Please copy every row below word for word, keeping all of them in their original order.
[Begin Given data]
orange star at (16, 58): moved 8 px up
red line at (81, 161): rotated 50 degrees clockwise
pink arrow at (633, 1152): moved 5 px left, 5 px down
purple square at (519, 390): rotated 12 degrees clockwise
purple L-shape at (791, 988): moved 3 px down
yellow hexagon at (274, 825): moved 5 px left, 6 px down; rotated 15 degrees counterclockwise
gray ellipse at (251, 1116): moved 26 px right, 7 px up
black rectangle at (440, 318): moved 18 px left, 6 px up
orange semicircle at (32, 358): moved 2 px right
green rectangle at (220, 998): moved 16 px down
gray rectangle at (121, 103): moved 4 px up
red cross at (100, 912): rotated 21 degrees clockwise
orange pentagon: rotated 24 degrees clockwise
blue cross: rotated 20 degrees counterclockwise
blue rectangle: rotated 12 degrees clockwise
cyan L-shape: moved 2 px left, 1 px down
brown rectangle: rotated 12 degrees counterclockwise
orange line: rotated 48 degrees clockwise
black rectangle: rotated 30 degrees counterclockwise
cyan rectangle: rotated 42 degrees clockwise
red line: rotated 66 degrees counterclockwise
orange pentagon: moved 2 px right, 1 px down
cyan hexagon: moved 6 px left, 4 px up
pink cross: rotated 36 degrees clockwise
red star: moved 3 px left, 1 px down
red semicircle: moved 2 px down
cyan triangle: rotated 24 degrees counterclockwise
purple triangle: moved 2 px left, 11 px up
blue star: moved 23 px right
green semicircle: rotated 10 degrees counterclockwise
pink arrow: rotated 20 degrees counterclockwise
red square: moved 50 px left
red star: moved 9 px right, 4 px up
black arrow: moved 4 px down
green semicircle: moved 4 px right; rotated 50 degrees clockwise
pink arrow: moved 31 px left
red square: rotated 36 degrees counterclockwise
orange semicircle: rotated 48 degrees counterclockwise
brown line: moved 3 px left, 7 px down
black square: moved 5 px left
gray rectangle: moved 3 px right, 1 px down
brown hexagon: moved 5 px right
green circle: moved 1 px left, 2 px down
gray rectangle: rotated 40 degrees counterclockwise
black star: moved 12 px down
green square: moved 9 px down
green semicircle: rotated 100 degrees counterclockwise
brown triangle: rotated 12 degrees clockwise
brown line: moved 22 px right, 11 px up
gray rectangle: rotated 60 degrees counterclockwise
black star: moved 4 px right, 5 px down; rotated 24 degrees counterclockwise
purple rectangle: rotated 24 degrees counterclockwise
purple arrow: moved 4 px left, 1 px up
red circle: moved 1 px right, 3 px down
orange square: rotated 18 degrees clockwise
[End Given data]
### Answer for this exercise
orange star at (16, 58): moved 8 px up
red line at (81, 161): rotated 50 degrees clockwise
pink arrow at (633, 1152): moved 5 px left, 5 px down
purple square at (519, 390): rotated 12 degrees clockwise
purple L-shape at (791, 988): moved 3 px down
yellow hexagon at (274, 825): moved 5 px left, 6 px down; rotated 15 degrees counterclockwise
gray ellipse at (251, 1116): moved 26 px right, 7 px up
black rectangle at (440, 318): moved 18 px left, 6 px up
orange semicircle at (32, 358): moved 2 px right
green rectangle at (220, 998): moved 16 px down
gray rectangle at (121, 103): moved 4 px up
red cross at (100, 912): rotated 21 degrees clockwise
orange pentagon: rotated 24 degrees clockwise
blue cross: rotated 20 degrees counterclockwise
blue rectangle: rotated 12 degrees clockwise
cyan L-shape: moved 2 px left, 1 px down
brown rectangle: rotated 12 degrees counterclockwise
orange line: rotated 48 degrees clockwise
black rectangle: rotated 30 degrees counterclockwise
cyan rectangle: rotated 42 degrees clockwise
red line: rotated 66 degrees counterclockwise
orange pentagon: moved 2 px right, 1 px down
cyan hexagon: moved 6 px left, 4 px up
pink cross: rotated 36 degrees clockwise
red star: moved 3 px left, 1 px down
red semicircle: moved 2 px down
cyan triangle: rotated 24 degrees counterclockwise
purple triangle: moved 2 px left, 11 px up
blue star: moved 23 px right
green semicircle: rotated 10 degrees counterclockwise
pink arrow: rotated 20 degrees counterclockwise
red square: moved 50 px left
red star: moved 9 px right, 4 px up
black arrow: moved 4 px down
green semicircle: moved 4 px right; rotated 50 degrees clockwise
pink arrow: moved 31 px left
red square: rotated 36 degrees counterclockwise
orange semicircle: rotated 48 degrees counterclockwise
brown line: moved 3 px left, 7 px down
black square: moved 5 px left
gray rectangle: moved 3 px right, 1 px down
brown hexagon: moved 5 px right
green circle: moved 1 px left, 2 px down
gray rectangle: rotated 40 degrees counterclockwise
black star: moved 12 px down
green square: moved 9 px down
green semicircle: rotated 100 degrees counterclockwise
brown triangle: rotated 12 degrees clockwise
brown line: moved 22 px right, 11 px up
gray rectangle: rotated 60 degrees counterclockwise
black star: moved 4 px right, 5 px down; rotated 24 degrees counterclockwise
purple rectangle: rotated 24 degrees counterclockwise
purple arrow: moved 4 px left, 1 px up
red circle: moved 1 px right, 3 px down
orange square: rotated 18 degrees clockwise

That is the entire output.